### [Exercise]
Print out each entry below exactly; do not carry over any image.

(Collected data entries)
----

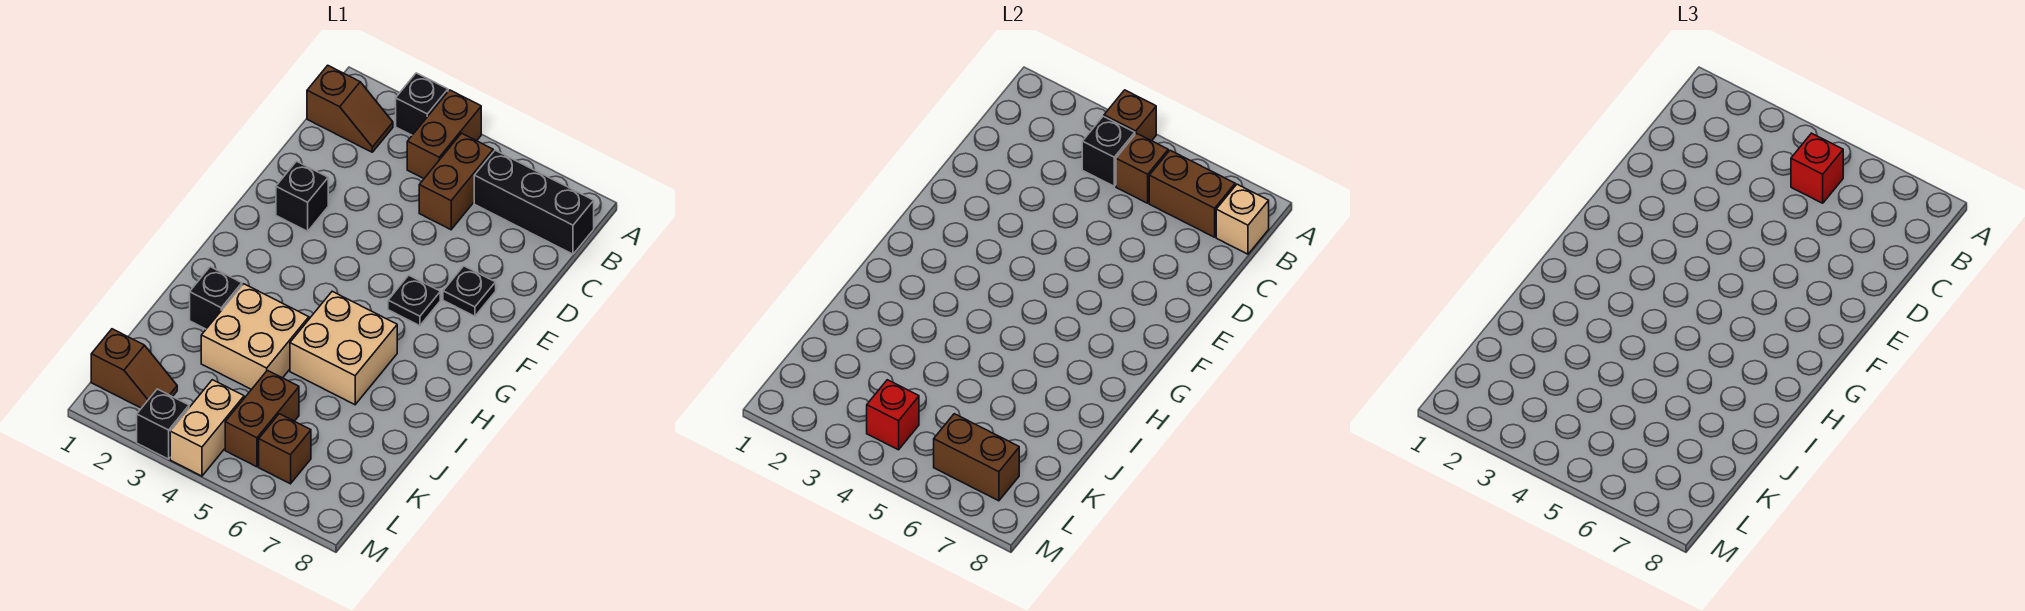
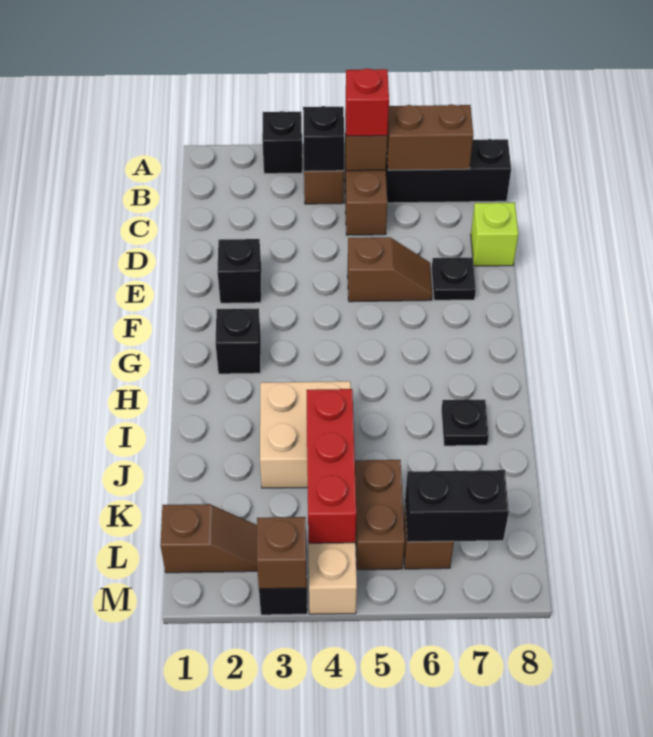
brown brick A4 level 2 -> brown brick M3 level 2
brown slope B1:B2 level 1 top 1 -> brown slope E5:E6 level 1 top 5
tan brick B8 level 2 -> none
none -> lime brick D8 level 1
black plate F6 level 1 -> black plate I7 level 1
tan brick H5:I6 level 1 -> none
black brick I2 level 1 -> black brick G2 level 1
red brick L4 level 2 -> red brick J4:L4 level 2
brown brick L6:L7 level 2 -> black brick L6:L7 level 2

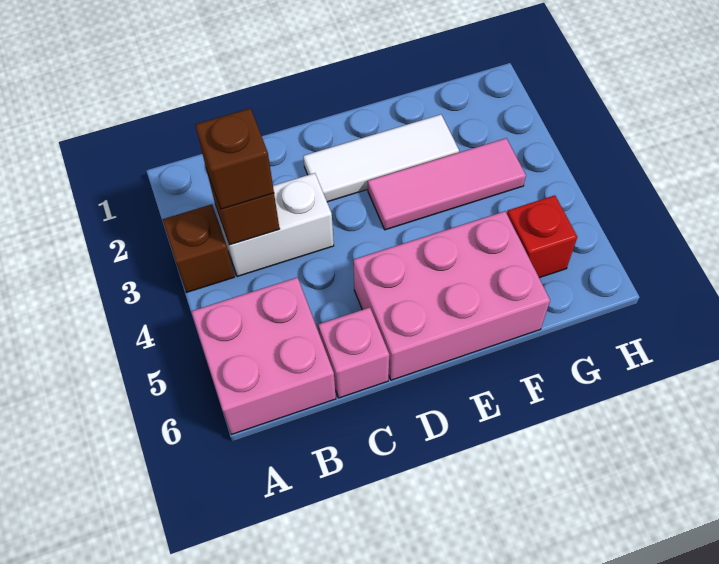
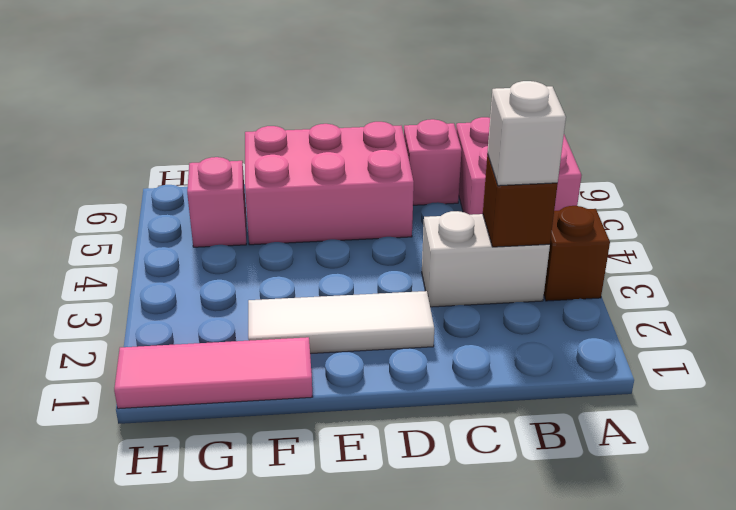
brown brick B3 level 3 -> white brick B3 level 3
pink tile E3:G3 level 1 -> pink tile F1:H1 level 1
red brick G5 level 1 -> pink brick G5 level 1

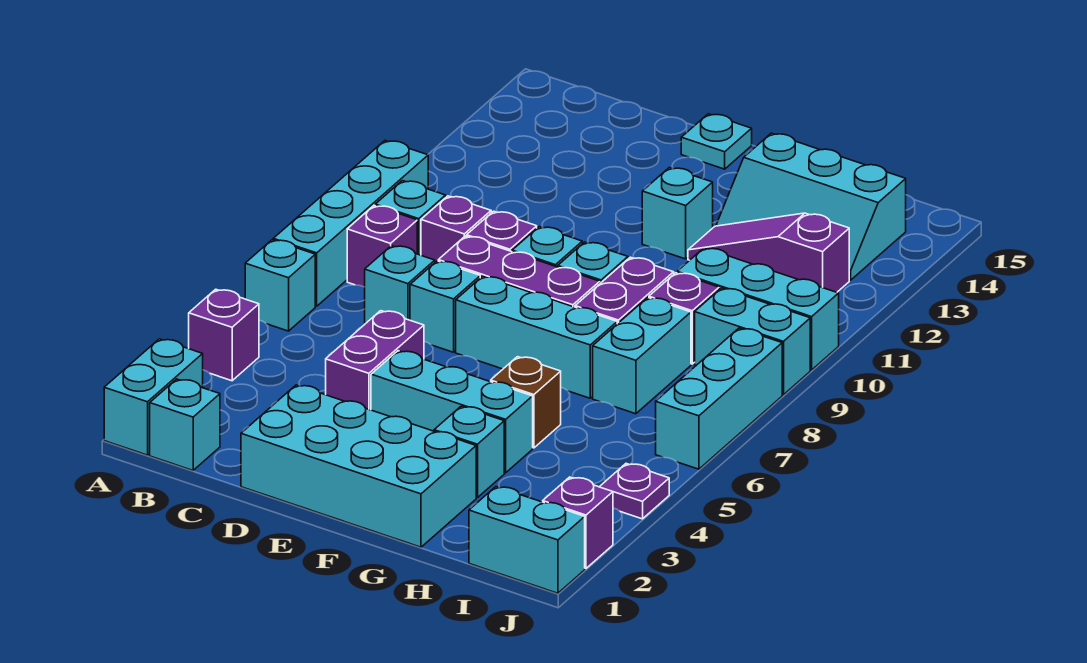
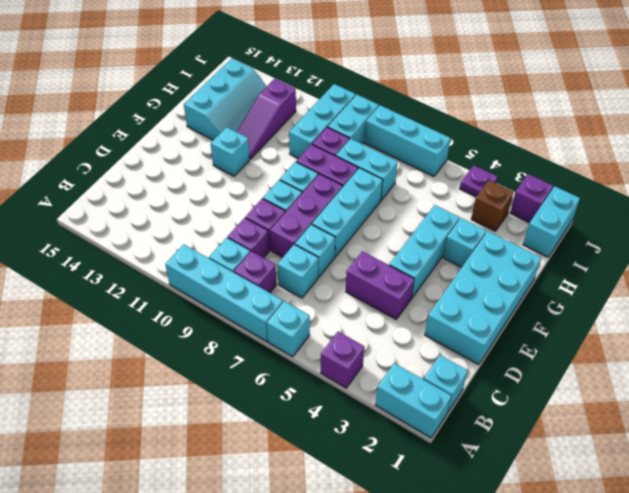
cyan plate E15 level 1 -> none
brown brick G5 level 1 -> brown brick I3 level 1

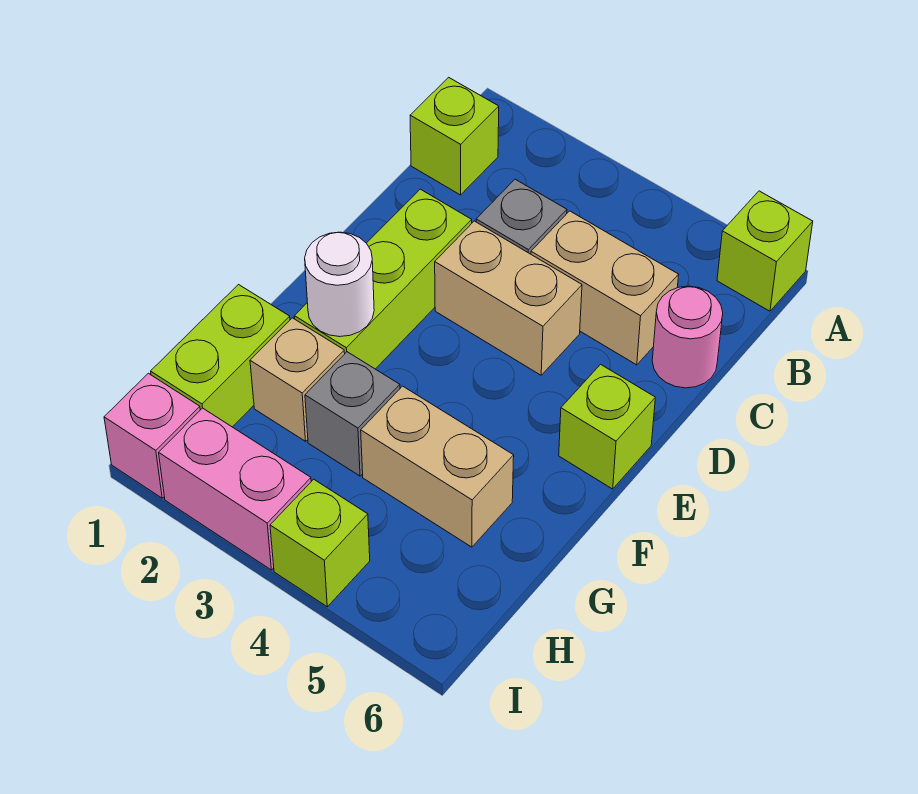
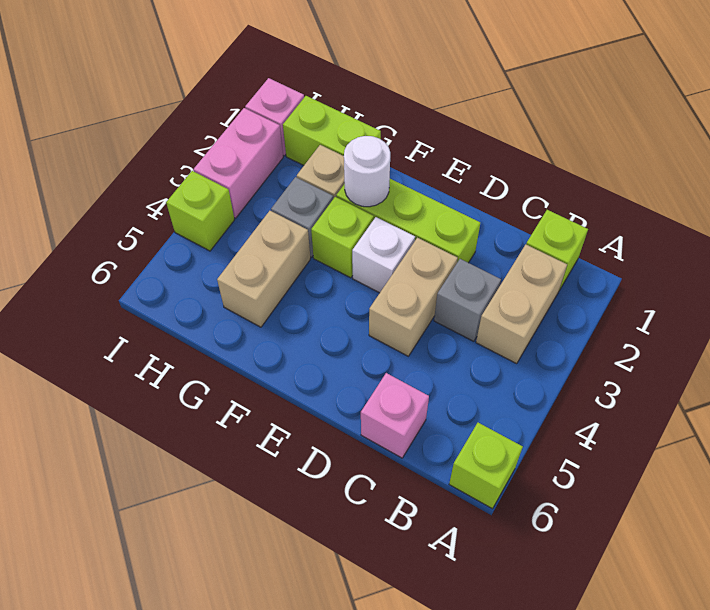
tan brick C4:C5 level 1 -> tan brick B2:B3 level 1
pink round brick C6 level 1 -> pink brick C6 level 1
none -> white brick E3 level 1
lime brick E6 level 1 -> lime brick F3 level 1

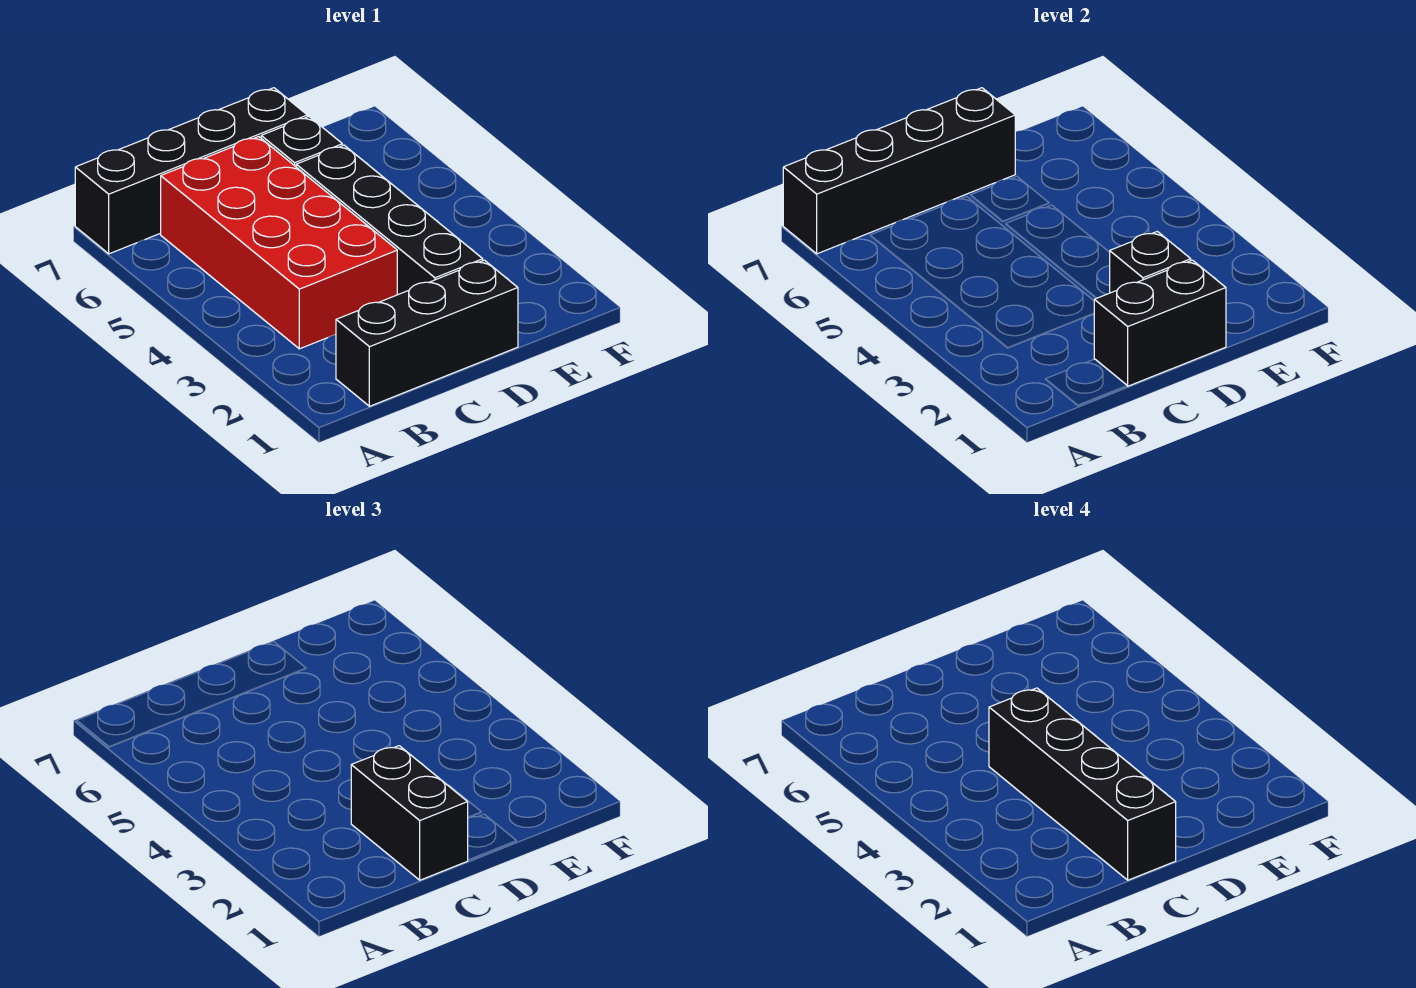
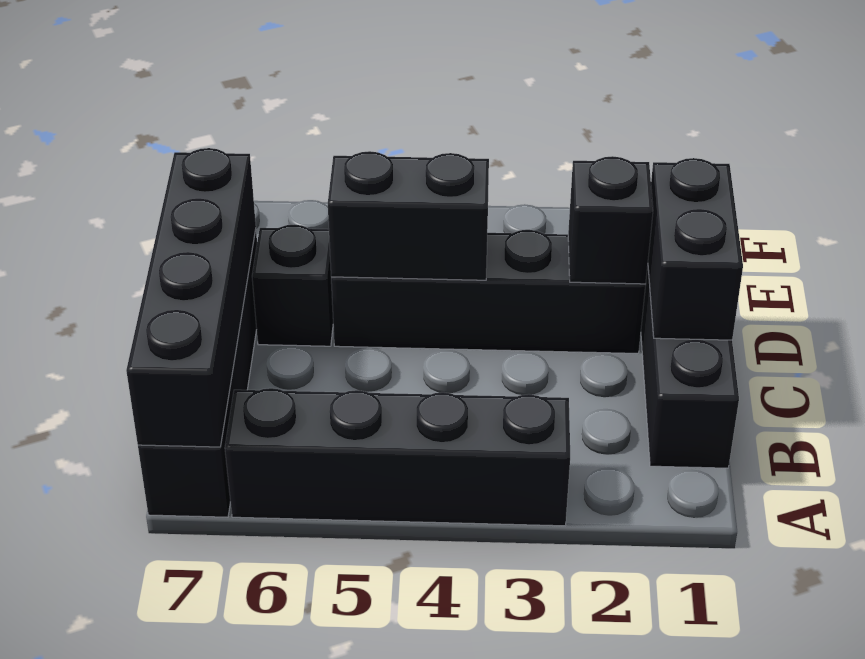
red brick B3:C6 level 1 -> none
black brick C1:C2 level 3 -> black brick D4:D5 level 2
black brick C1:C4 level 4 -> black brick A3:A6 level 1

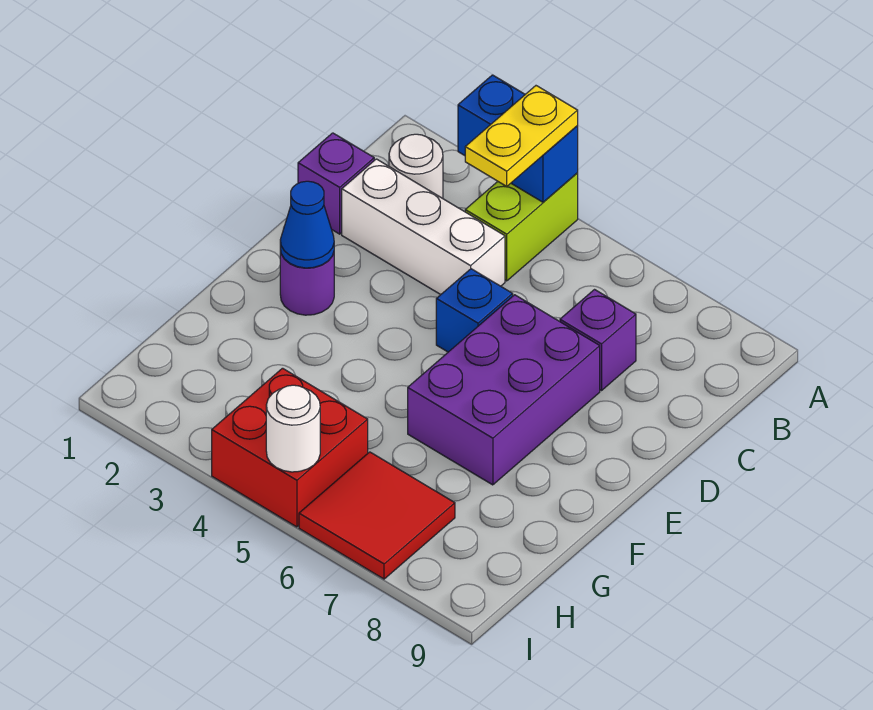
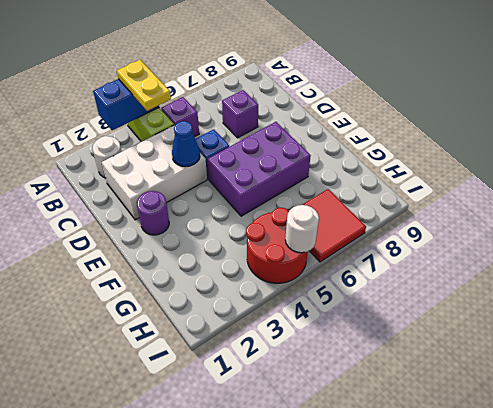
purple brick C1 level 1 -> purple brick B5 level 1
white brick C2:C4 level 1 -> white brick C2:D4 level 1
purple brick D6:F7 level 1 -> purple brick E5:F7 level 1
blue cone E2 level 2 -> blue cone D4 level 2
red brick H4:I5 level 1 -> red round brick H4:I5 level 1

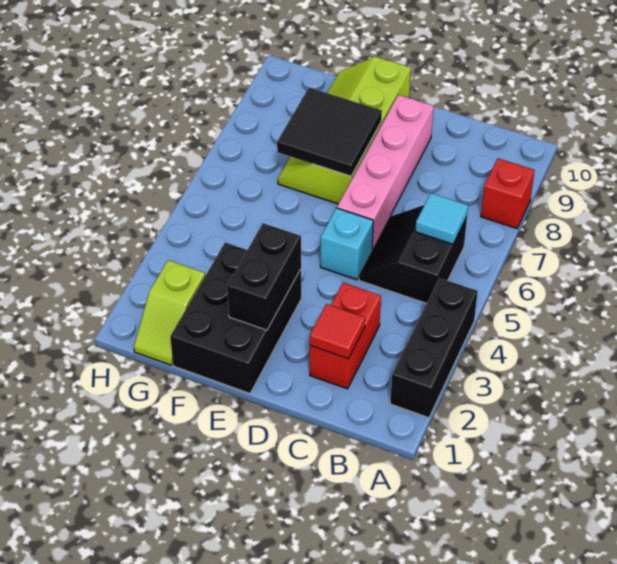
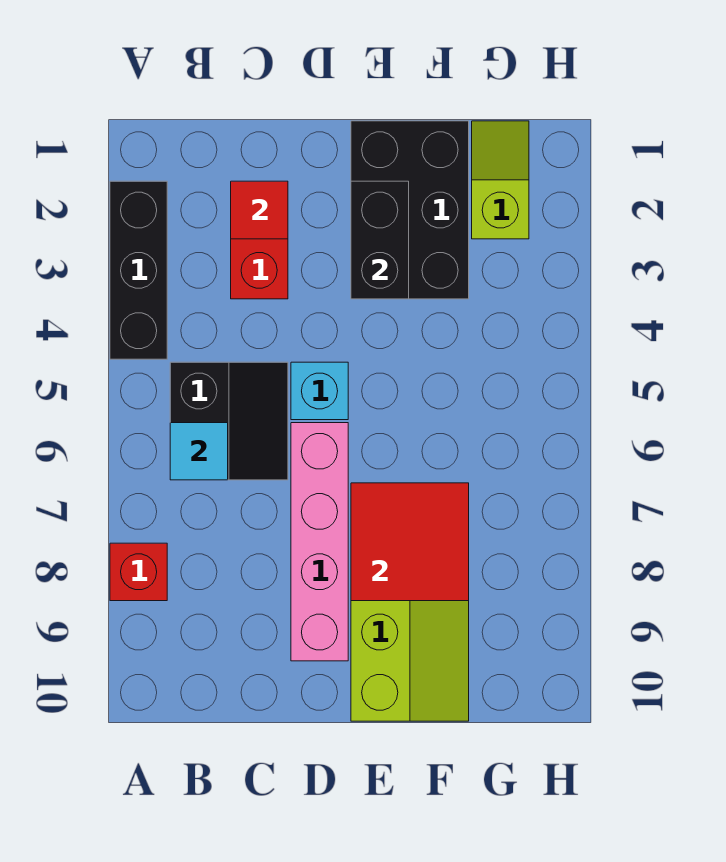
black tile E7:F8 level 2 -> red tile E7:F8 level 2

----

### [Worked solution]
brown brick A4 level 2 -> brown brick M3 level 2
brown slope B1:B2 level 1 top 1 -> brown slope E5:E6 level 1 top 5
tan brick B8 level 2 -> none
none -> lime brick D8 level 1
black plate F6 level 1 -> black plate I7 level 1
tan brick H5:I6 level 1 -> none
black brick I2 level 1 -> black brick G2 level 1
red brick L4 level 2 -> red brick J4:L4 level 2
brown brick L6:L7 level 2 -> black brick L6:L7 level 2

brown brick B3 level 3 -> white brick B3 level 3
pink tile E3:G3 level 1 -> pink tile F1:H1 level 1
red brick G5 level 1 -> pink brick G5 level 1

cyan plate E15 level 1 -> none
brown brick G5 level 1 -> brown brick I3 level 1

tan brick C4:C5 level 1 -> tan brick B2:B3 level 1
pink round brick C6 level 1 -> pink brick C6 level 1
none -> white brick E3 level 1
lime brick E6 level 1 -> lime brick F3 level 1

red brick B3:C6 level 1 -> none
black brick C1:C2 level 3 -> black brick D4:D5 level 2
black brick C1:C4 level 4 -> black brick A3:A6 level 1

purple brick C1 level 1 -> purple brick B5 level 1
white brick C2:C4 level 1 -> white brick C2:D4 level 1
purple brick D6:F7 level 1 -> purple brick E5:F7 level 1
blue cone E2 level 2 -> blue cone D4 level 2
red brick H4:I5 level 1 -> red round brick H4:I5 level 1

black tile E7:F8 level 2 -> red tile E7:F8 level 2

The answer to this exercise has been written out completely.